_TASK PROMPT_
Which lines in the entries below contain the string "bass"? Find and copy each such line in full, treating uppercase and lowercase as different.

_RECORDS FOR THE EXERCISE_
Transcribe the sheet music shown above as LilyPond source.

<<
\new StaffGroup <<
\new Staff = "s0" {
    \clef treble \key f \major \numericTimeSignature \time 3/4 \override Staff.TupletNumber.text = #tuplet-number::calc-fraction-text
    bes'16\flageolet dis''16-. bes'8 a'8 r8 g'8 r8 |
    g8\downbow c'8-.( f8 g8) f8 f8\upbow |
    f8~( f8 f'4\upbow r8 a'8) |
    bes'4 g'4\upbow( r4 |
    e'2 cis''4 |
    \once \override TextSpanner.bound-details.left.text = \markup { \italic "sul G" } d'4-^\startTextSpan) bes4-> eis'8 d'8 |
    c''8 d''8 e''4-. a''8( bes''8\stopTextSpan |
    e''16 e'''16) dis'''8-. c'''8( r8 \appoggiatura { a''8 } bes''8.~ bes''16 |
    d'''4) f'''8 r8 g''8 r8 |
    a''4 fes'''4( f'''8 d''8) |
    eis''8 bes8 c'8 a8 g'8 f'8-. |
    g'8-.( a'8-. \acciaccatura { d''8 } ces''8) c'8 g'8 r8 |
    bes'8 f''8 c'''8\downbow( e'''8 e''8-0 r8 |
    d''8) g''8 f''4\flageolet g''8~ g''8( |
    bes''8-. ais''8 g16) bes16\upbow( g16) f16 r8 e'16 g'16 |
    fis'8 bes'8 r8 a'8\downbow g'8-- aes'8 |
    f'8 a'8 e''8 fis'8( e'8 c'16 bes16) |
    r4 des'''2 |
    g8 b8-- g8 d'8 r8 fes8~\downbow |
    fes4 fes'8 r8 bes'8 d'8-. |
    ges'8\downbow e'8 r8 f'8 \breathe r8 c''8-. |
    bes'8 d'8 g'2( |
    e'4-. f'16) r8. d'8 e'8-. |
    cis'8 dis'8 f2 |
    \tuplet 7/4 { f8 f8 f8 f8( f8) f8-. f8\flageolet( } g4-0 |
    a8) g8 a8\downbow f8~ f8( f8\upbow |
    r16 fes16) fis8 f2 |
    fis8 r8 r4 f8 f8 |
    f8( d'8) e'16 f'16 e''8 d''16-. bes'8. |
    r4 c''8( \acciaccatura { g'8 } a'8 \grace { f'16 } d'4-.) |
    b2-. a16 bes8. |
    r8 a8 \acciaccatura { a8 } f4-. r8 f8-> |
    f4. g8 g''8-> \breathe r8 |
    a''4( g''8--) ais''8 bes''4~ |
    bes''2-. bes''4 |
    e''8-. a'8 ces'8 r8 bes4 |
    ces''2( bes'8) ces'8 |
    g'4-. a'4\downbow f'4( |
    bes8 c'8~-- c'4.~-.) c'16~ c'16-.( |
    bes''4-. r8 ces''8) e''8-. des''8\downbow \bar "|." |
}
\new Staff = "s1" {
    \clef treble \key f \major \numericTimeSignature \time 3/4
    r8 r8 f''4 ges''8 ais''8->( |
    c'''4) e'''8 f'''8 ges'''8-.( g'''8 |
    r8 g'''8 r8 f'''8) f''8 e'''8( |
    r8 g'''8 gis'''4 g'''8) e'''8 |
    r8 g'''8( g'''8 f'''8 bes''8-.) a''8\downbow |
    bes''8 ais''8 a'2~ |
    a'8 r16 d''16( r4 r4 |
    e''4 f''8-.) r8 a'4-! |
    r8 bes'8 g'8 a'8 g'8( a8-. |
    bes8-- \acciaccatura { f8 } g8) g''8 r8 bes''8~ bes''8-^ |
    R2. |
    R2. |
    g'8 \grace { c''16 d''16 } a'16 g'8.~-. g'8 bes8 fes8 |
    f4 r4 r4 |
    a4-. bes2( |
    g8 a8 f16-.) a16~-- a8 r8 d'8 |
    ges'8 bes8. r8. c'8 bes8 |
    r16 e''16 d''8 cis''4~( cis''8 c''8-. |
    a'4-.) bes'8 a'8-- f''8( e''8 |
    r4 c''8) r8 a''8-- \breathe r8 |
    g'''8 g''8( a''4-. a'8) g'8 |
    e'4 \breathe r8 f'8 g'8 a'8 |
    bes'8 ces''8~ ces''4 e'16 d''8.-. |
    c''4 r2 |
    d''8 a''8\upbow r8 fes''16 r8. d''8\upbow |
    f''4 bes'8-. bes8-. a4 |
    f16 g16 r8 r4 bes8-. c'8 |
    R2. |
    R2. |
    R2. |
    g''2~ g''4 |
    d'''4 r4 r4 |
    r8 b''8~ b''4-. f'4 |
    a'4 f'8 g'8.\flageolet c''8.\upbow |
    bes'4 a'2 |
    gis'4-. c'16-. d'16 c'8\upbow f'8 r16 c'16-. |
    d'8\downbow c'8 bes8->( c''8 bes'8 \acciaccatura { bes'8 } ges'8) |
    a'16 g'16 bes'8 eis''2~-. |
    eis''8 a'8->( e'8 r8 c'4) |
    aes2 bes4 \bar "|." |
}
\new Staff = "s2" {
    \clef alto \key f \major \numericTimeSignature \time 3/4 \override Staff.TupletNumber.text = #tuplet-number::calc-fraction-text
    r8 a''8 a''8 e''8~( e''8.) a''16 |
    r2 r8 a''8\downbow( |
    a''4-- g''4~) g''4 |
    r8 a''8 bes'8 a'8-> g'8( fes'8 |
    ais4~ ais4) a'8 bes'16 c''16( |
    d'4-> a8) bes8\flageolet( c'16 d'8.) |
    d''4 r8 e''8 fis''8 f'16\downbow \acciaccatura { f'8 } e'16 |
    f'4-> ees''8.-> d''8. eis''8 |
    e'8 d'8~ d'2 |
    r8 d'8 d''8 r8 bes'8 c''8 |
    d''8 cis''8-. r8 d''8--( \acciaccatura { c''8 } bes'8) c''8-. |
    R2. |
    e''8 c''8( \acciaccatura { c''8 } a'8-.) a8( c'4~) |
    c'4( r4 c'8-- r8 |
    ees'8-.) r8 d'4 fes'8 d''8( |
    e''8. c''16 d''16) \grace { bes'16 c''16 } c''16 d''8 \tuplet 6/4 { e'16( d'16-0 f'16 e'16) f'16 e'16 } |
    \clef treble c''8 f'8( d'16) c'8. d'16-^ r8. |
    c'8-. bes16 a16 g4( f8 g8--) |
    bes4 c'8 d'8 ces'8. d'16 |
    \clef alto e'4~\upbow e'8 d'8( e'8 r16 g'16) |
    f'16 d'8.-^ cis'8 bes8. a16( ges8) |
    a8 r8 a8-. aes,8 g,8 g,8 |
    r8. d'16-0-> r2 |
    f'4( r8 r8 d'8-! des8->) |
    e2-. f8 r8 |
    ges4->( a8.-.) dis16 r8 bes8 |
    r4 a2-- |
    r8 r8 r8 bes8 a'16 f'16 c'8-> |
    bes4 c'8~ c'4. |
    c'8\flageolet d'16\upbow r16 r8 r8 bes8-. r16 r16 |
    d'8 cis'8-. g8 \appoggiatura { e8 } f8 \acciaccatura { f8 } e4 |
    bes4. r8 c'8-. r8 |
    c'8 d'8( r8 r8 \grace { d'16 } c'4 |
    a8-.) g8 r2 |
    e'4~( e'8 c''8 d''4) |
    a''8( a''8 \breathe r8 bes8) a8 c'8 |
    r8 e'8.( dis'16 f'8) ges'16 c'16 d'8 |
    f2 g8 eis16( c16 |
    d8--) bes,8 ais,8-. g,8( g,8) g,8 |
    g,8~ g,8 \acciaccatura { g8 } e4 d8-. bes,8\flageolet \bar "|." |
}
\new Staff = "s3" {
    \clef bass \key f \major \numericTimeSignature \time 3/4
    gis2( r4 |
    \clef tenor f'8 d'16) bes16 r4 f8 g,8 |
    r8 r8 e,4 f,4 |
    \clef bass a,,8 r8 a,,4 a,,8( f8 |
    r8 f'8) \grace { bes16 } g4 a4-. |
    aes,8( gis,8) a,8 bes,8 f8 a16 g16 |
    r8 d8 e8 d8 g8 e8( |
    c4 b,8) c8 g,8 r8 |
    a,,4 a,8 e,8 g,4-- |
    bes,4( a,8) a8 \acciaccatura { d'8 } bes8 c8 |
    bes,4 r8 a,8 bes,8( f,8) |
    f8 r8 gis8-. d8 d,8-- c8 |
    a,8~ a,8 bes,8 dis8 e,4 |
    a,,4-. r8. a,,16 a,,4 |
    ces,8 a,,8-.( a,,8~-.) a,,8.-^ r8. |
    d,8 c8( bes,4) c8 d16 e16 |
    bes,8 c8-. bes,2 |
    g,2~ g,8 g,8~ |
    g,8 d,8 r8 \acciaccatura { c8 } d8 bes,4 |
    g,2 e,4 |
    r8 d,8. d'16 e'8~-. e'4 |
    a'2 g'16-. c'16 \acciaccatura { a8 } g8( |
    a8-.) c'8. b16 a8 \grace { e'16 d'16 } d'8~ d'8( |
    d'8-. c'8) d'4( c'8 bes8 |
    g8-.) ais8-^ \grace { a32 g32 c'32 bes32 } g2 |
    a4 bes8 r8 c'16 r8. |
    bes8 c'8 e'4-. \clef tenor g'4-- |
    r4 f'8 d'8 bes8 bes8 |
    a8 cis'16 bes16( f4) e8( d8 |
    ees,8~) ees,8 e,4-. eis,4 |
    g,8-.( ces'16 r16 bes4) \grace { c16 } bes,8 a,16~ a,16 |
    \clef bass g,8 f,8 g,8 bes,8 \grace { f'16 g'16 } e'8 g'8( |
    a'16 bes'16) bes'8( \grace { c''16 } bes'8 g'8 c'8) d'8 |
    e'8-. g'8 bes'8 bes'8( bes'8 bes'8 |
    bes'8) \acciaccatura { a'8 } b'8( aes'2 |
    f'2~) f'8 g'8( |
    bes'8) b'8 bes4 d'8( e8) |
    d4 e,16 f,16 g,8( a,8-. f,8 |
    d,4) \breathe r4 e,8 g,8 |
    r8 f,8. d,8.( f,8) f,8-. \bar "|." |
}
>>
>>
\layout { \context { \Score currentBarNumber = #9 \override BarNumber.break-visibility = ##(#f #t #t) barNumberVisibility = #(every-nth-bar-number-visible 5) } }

_REPLY_
    \clef bass \key f \major \numericTimeSignature \time 3/4
    \clef bass a,,8 r8 a,,4 a,,8( f8 |
    \clef bass g,8 f,8 g,8 bes,8 \grace { f'16 g'16 } e'8 g'8( |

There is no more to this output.